- [STORED DATA]
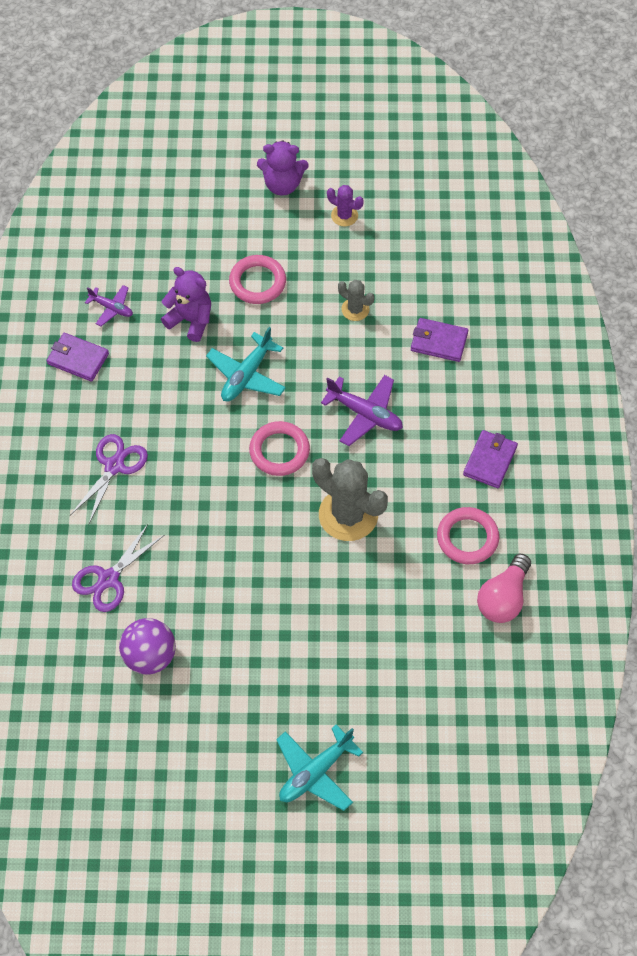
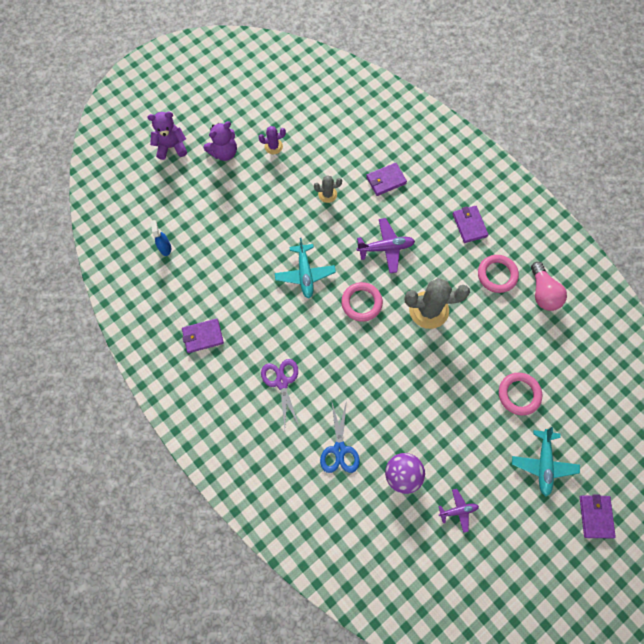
camera: 40 degrees left, 10 degrees up
purple scissors [72,523,164,612] -> blue scissors [320,400,359,473]
purple plane [85,285,133,326] -> purple plane moved to [438,489,479,533]
purple teddy bear [161,267,211,342] -> purple teddy bear moved to [147,112,187,160]
pink ring [229,255,286,304] -> pink ring moved to [499,373,542,415]
none -> blue spray bottle [151,220,171,256]
none -> purple wallet [580,495,616,539]

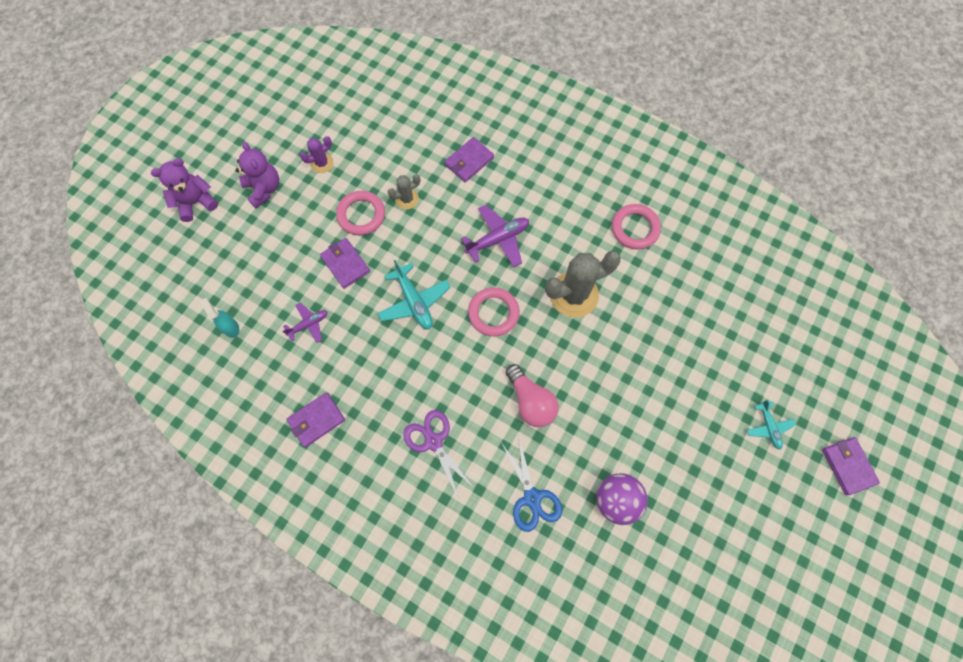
camera: 20 degrees left, 0 degrees up
blue spray bottle [151,220,171,256] -> turquoise spray bottle [200,298,239,338]
purple teddy bear [204,121,237,161] -> purple teddy bear turned 60 degrees counterclockwise [235,142,279,208]
purple plane [438,489,479,533] -> purple plane moved to [282,302,328,343]
purple wallet [453,206,488,243] -> purple wallet moved to [320,238,370,289]
pink ring [499,373,542,415] -> pink ring moved to [336,191,385,235]
turquoise plane [512,427,580,496] -> turquoise plane [747,400,796,450], size x0.61
pink light bulb [531,262,567,311] -> pink light bulb moved to [506,364,559,427]

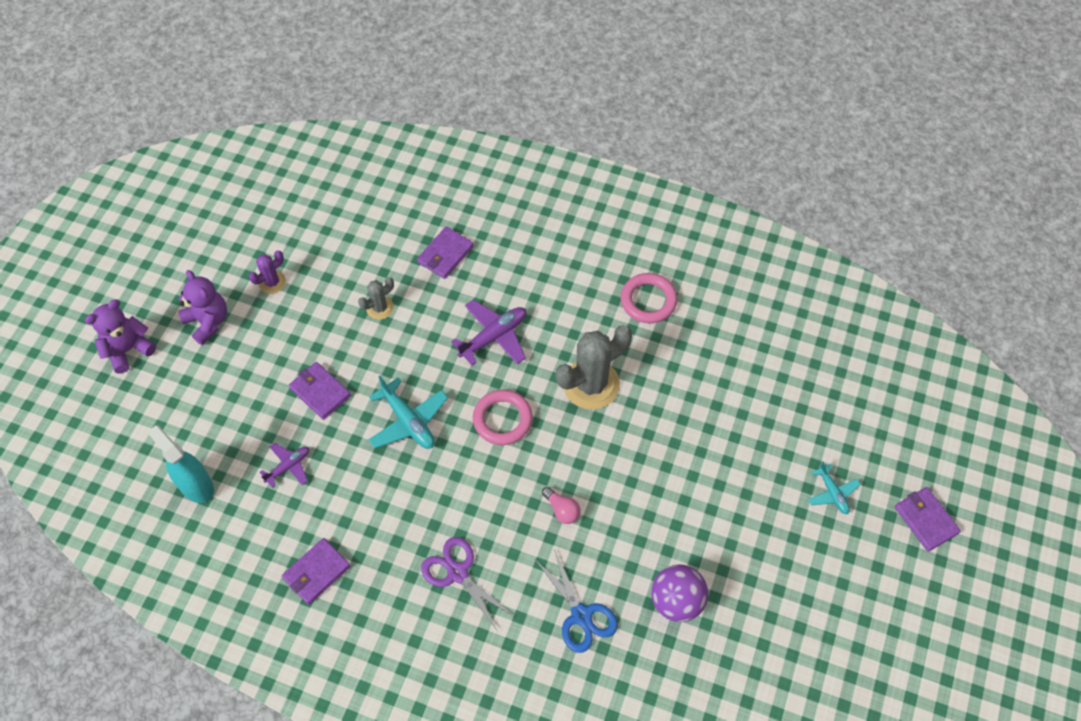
camera: 10 degrees left, 10 degrees down
turquoise spray bottle [200,298,239,338] -> turquoise spray bottle [147,425,214,503], size x1.59
pink ring [336,191,385,235] -> none
pink light bulb [506,364,559,427] -> pink light bulb [542,487,581,524], size x0.58

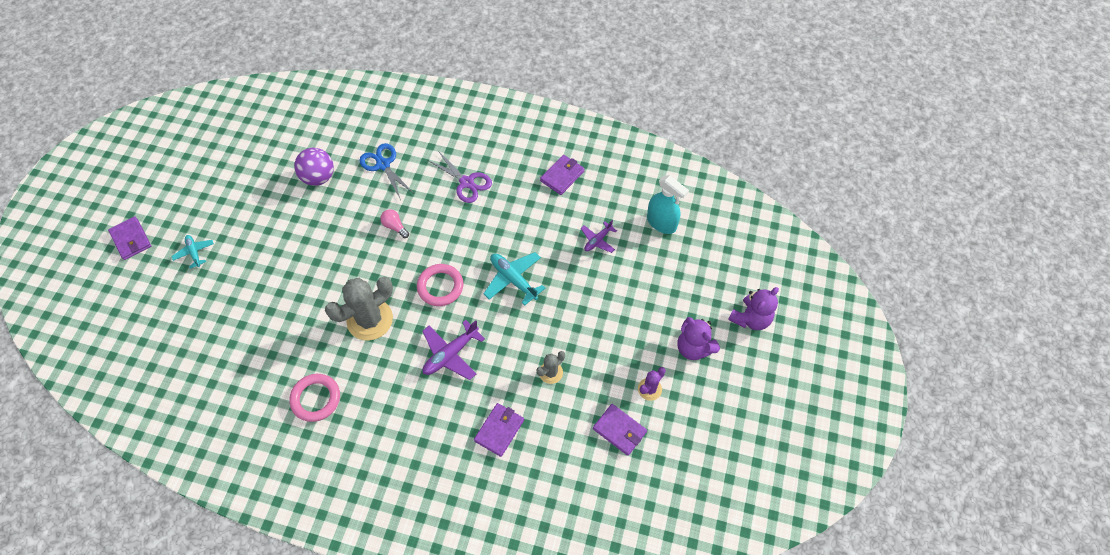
camera: 175 degrees right, 0 degrees up
purple wallet [289,362,351,420] -> purple wallet moved to [593,404,647,456]

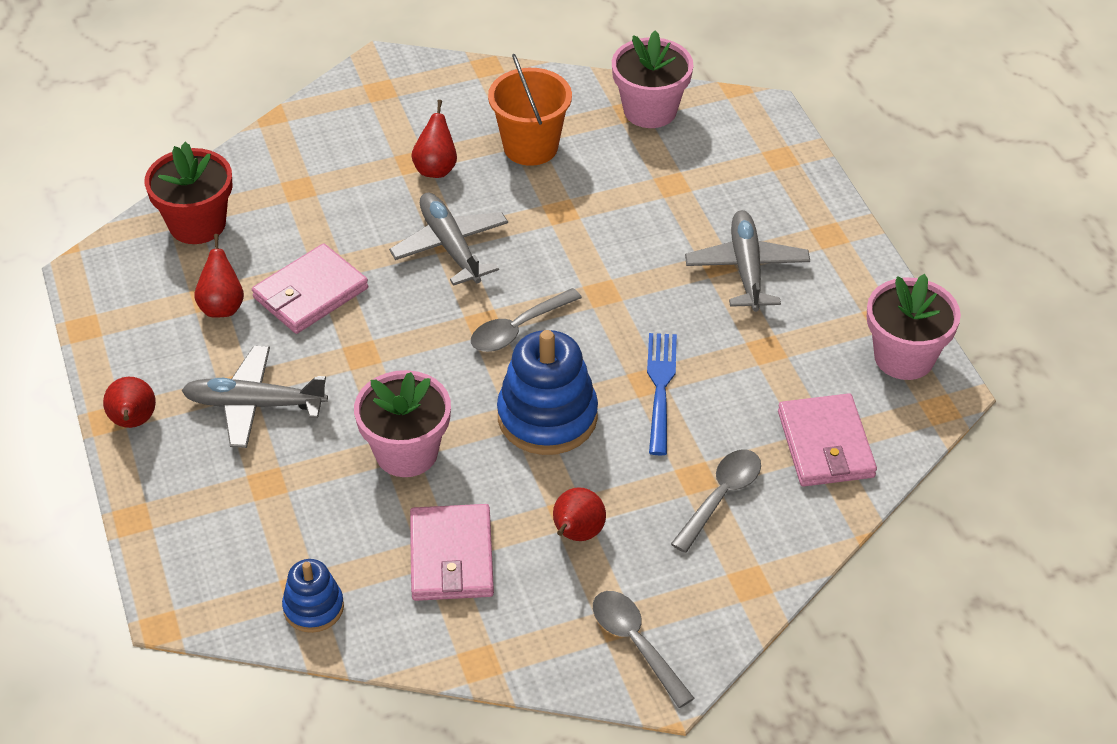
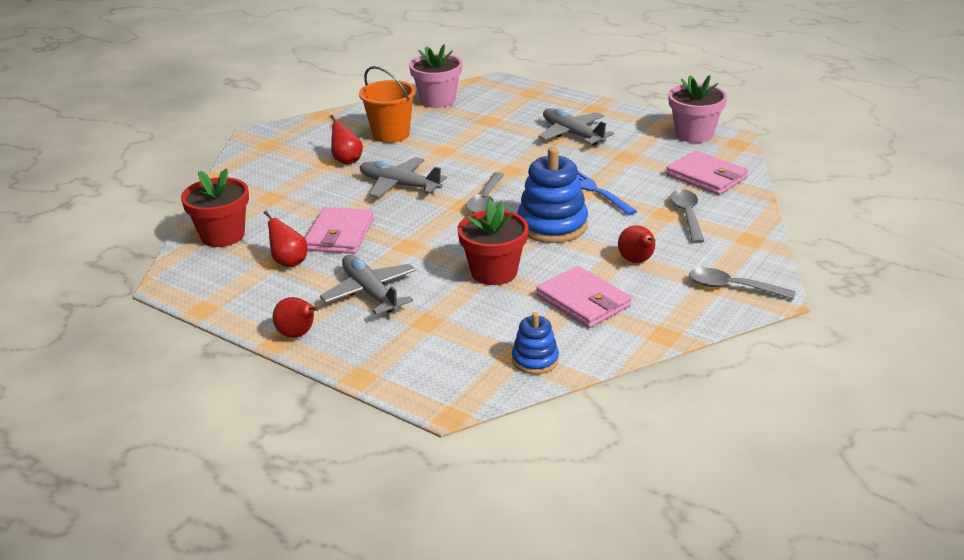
camera: 35 degrees left, 15 degrees down
grey plane [181,346,328,448] -> grey plane turned 90 degrees clockwise [320,255,416,315]
pink flower pot [354,370,451,477] -> red flower pot [458,200,529,285]

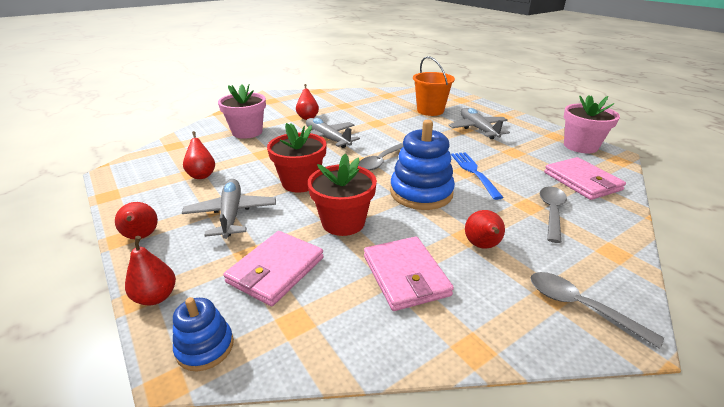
camera: 20 degrees right, 0 degrees up
red flower pot [181,169,249,247] -> red flower pot moved to [267,123,327,193]
pink wallet [305,207,374,254] -> pink wallet moved to [223,231,324,306]
orange bucket [359,66,416,143] -> orange bucket moved to [413,56,455,116]
pink flower pot [409,44,462,108] -> pink flower pot moved to [218,85,266,139]
blue stacking toy [512,312,559,374] -> blue stacking toy moved to [173,297,234,371]
none -> red pear [125,236,176,305]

- [ASSIGNED TASK] Only the lines between the one with "blue spray bottle [151,220,171,256] ->" and the one with "grey plane [181,346,328,448]", those two included, get copied from the material above. Keep it exact and free of pictures.

- [SOLUTION FOR THIS TASK]
blue spray bottle [151,220,171,256] -> turquoise spray bottle [200,298,239,338]
purple teddy bear [204,121,237,161] -> purple teddy bear turned 60 degrees counterclockwise [235,142,279,208]
purple plane [438,489,479,533] -> purple plane moved to [282,302,328,343]
purple wallet [453,206,488,243] -> purple wallet moved to [320,238,370,289]
pink ring [499,373,542,415] -> pink ring moved to [336,191,385,235]
turquoise plane [512,427,580,496] -> turquoise plane [747,400,796,450], size x0.61
pink light bulb [531,262,567,311] -> pink light bulb moved to [506,364,559,427]

camera: 10 degrees left, 10 degrees down
turquoise spray bottle [200,298,239,338] -> turquoise spray bottle [147,425,214,503], size x1.59
pink ring [336,191,385,235] -> none
pink light bulb [506,364,559,427] -> pink light bulb [542,487,581,524], size x0.58

camera: 175 degrees right, 0 degrees up
purple wallet [289,362,351,420] -> purple wallet moved to [593,404,647,456]

camera: 35 degrees left, 15 degrees down
grey plane [181,346,328,448] -> grey plane turned 90 degrees clockwise [320,255,416,315]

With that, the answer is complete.